→ Problem
The answer must be an exact copy of the lines from the one with "GAS pin AO: GP28 -> GP8" through the final line of the records below, with no pictures.

→ Listed entries
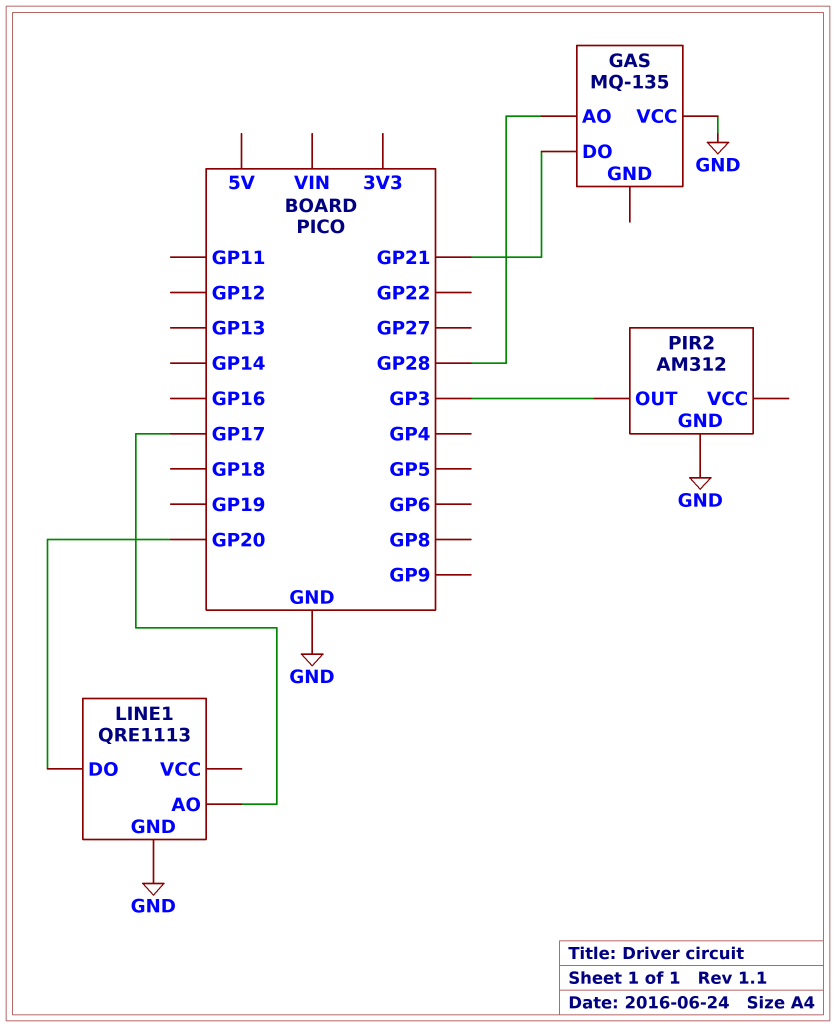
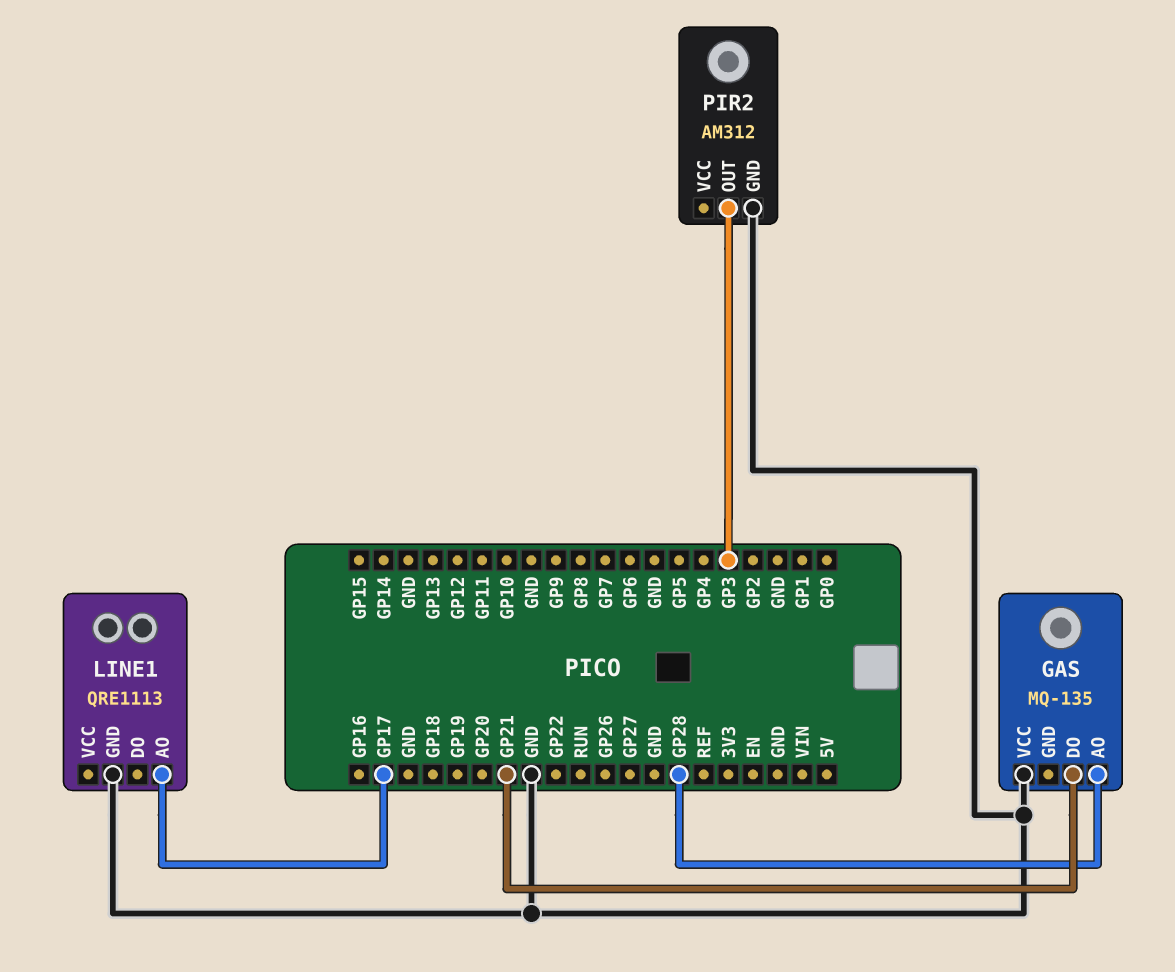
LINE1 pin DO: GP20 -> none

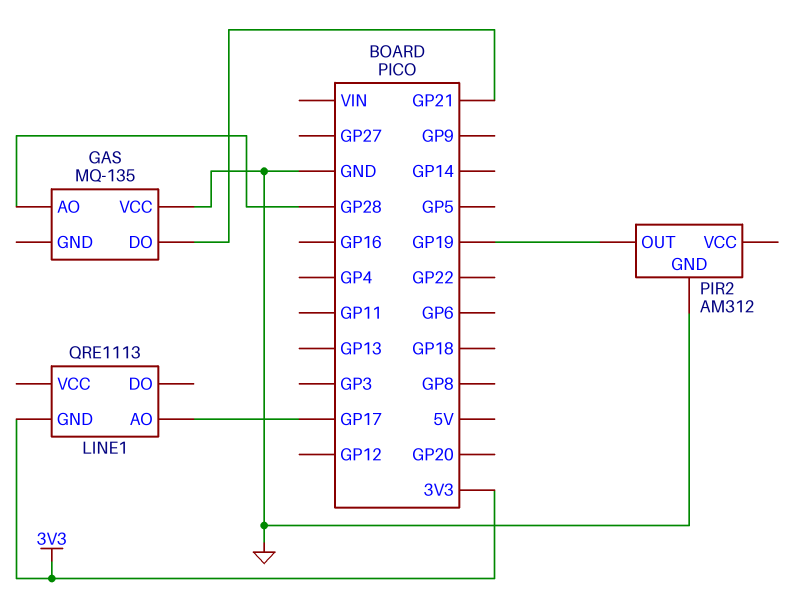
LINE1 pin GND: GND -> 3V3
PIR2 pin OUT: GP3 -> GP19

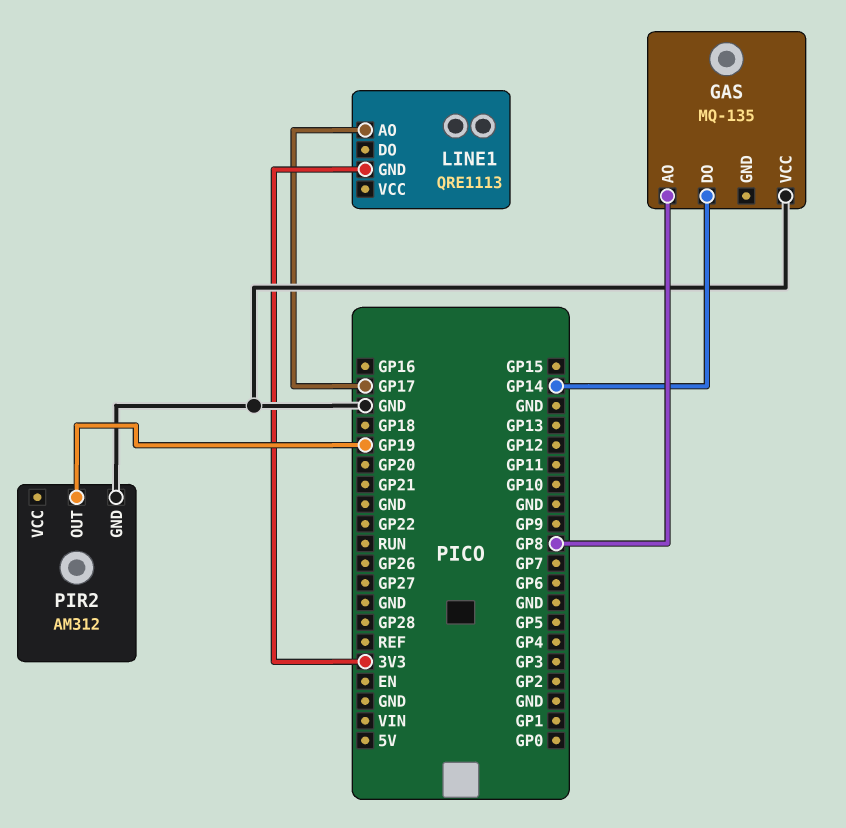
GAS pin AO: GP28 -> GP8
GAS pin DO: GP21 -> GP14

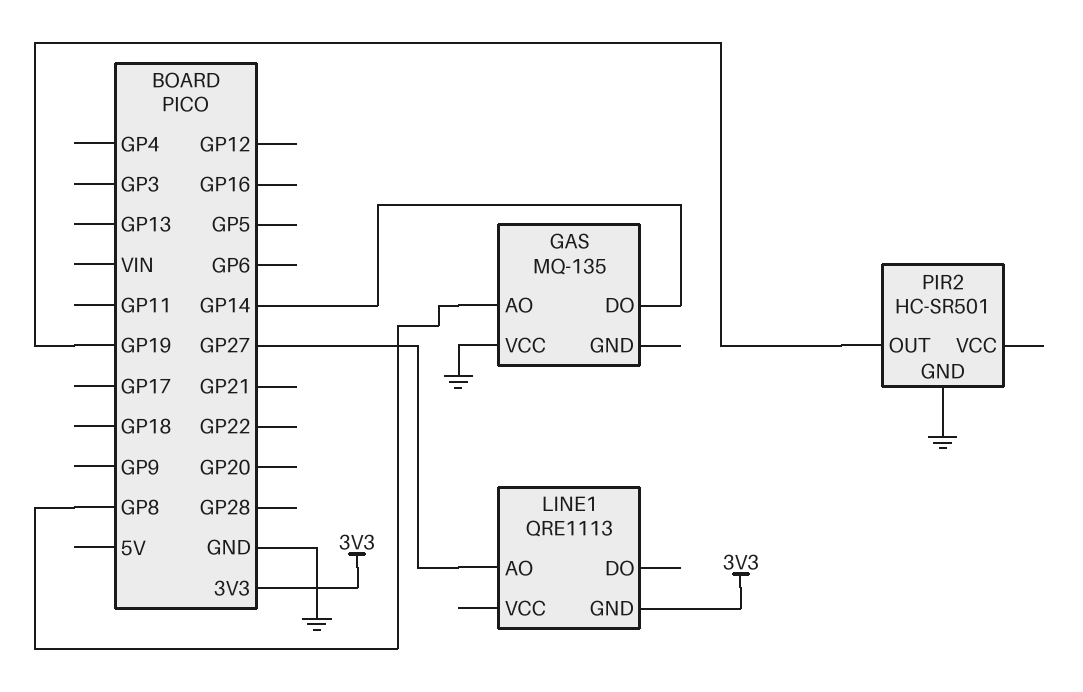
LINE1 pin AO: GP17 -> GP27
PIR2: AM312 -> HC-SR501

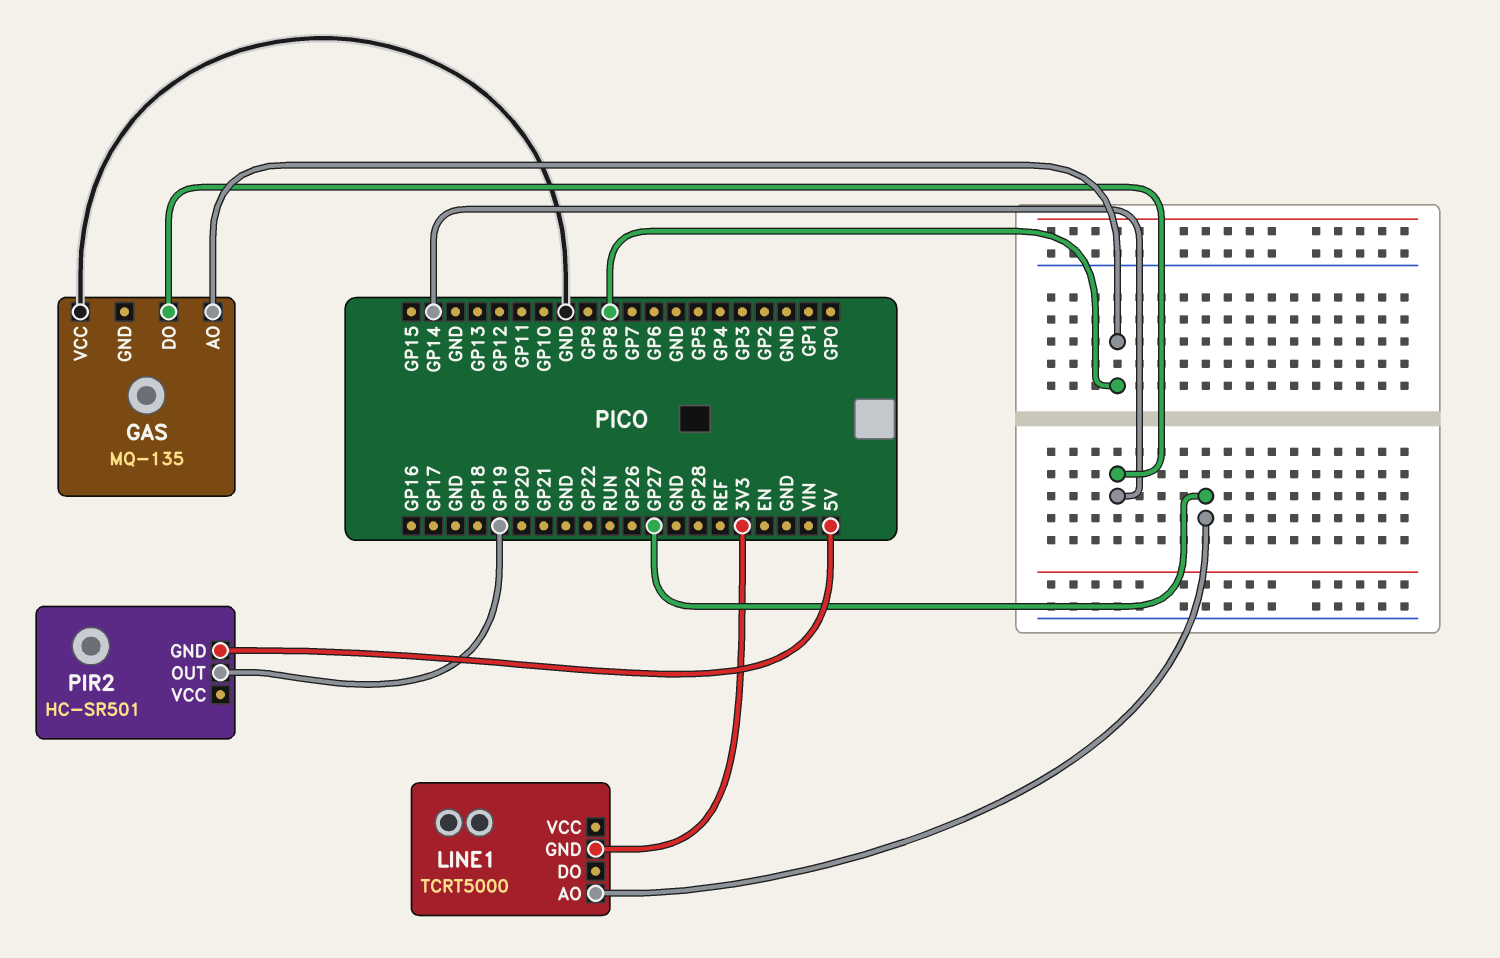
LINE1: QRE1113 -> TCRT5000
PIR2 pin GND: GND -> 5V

→ Finished exercise
GAS pin AO: GP28 -> GP8
GAS pin DO: GP21 -> GP14

LINE1 pin AO: GP17 -> GP27
PIR2: AM312 -> HC-SR501

LINE1: QRE1113 -> TCRT5000
PIR2 pin GND: GND -> 5V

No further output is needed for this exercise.